**The data**
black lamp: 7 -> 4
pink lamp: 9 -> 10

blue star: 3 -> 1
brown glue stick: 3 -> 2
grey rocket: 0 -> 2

...

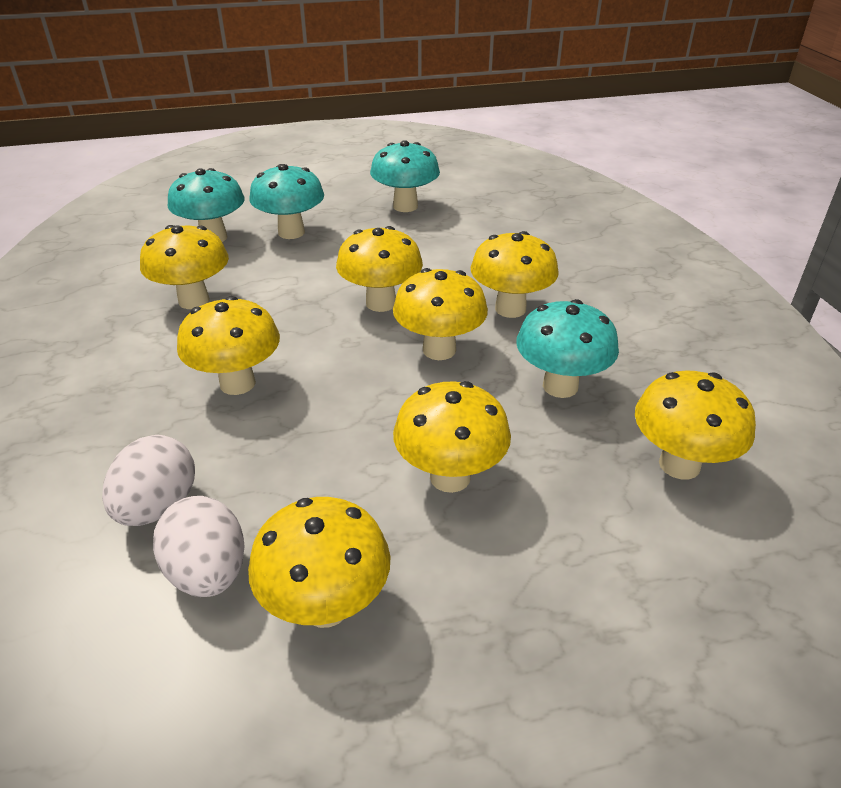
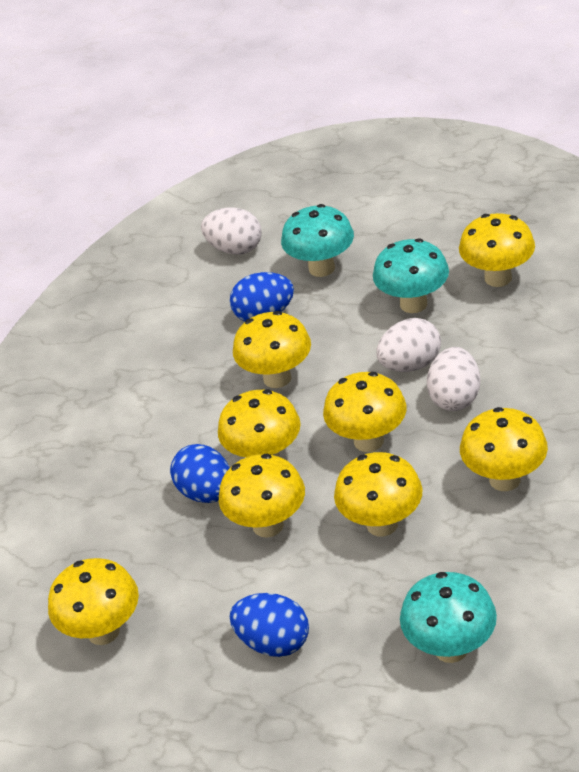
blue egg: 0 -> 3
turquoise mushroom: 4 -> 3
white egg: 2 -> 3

---

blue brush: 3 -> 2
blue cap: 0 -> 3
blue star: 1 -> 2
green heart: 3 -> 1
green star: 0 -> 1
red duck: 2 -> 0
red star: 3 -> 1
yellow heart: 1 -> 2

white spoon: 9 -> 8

**The problem**
Extract exactly and only the lines above from the line containing "green star: 0 -> 1" through the line containing "white spoon: 9 -> 8", both end lines included.

**Written answer**
green star: 0 -> 1
red duck: 2 -> 0
red star: 3 -> 1
yellow heart: 1 -> 2

white spoon: 9 -> 8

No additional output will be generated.